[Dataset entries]
········

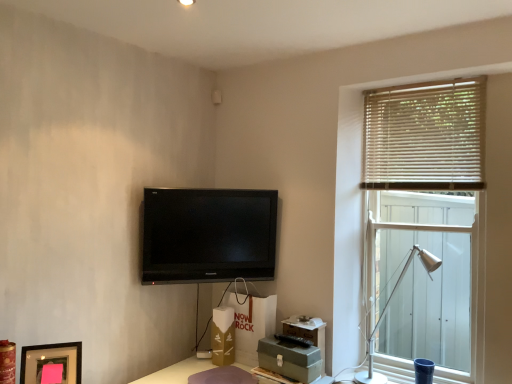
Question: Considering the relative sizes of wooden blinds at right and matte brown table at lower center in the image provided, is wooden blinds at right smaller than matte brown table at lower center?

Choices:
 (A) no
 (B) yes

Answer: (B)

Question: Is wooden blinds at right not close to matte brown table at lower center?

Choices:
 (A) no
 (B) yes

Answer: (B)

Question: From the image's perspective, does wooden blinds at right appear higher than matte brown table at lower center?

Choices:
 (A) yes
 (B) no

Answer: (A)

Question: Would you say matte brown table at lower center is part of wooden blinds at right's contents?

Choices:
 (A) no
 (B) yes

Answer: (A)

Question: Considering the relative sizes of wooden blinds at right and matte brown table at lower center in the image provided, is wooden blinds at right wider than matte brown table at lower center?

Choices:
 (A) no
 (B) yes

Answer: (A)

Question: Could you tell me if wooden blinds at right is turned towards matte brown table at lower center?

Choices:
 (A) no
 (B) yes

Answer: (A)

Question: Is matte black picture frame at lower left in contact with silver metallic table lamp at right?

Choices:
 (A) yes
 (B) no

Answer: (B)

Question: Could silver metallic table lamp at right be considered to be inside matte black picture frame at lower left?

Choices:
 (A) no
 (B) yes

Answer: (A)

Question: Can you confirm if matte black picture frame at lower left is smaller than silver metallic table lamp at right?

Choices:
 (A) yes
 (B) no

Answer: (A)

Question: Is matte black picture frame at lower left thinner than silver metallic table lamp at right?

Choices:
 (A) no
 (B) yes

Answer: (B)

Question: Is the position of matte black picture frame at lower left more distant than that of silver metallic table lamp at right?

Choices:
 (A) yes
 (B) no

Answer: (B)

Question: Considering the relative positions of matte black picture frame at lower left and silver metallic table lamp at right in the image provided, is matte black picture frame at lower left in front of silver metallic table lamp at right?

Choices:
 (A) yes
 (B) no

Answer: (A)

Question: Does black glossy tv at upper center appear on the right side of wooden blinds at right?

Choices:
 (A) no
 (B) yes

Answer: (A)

········

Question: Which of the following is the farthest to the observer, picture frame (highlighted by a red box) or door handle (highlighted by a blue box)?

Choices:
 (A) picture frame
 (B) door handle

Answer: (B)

········

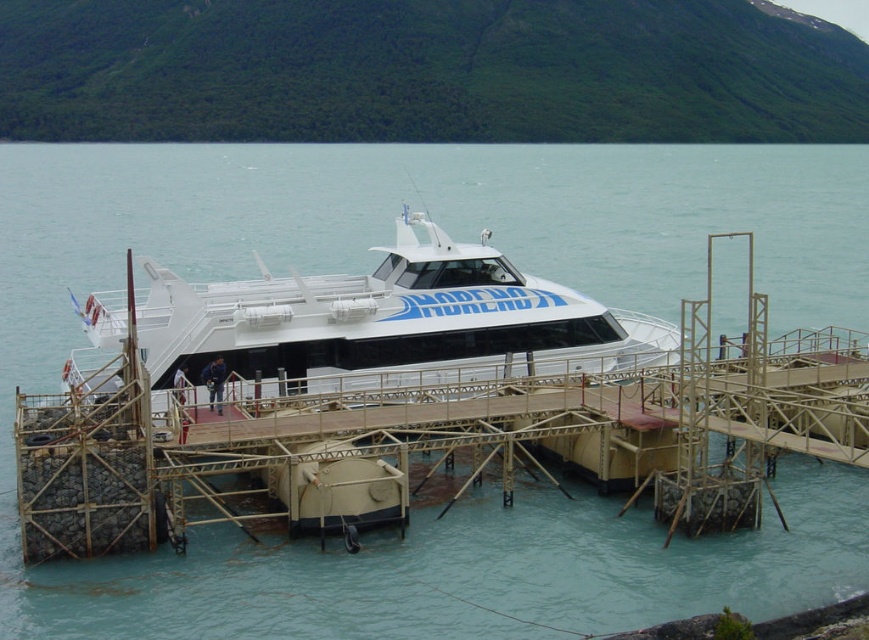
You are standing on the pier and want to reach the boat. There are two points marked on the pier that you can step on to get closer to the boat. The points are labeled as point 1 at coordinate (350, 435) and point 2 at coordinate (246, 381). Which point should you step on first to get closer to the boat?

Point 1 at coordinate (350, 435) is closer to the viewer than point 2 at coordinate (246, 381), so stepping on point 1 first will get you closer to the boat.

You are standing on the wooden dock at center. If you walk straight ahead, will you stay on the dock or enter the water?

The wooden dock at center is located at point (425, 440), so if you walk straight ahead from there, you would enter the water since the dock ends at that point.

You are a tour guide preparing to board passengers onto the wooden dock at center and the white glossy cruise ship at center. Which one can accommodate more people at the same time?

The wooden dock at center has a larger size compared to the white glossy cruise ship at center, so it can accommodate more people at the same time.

········

List every line in the data above that contains the word "than".

Question: Considering the relative sizes of wooden blinds at right and matte brown table at lower center in the image provided, is wooden blinds at right smaller than matte brown table at lower center?
Question: From the image's perspective, does wooden blinds at right appear higher than matte brown table at lower center?
Question: Considering the relative sizes of wooden blinds at right and matte brown table at lower center in the image provided, is wooden blinds at right wider than matte brown table at lower center?
Question: Can you confirm if matte black picture frame at lower left is smaller than silver metallic table lamp at right?
Question: Is matte black picture frame at lower left thinner than silver metallic table lamp at right?
Question: Is the position of matte black picture frame at lower left more distant than that of silver metallic table lamp at right?
Point 1 at coordinate (350, 435) is closer to the viewer than point 2 at coordinate (246, 381), so stepping on point 1 first will get you closer to the boat.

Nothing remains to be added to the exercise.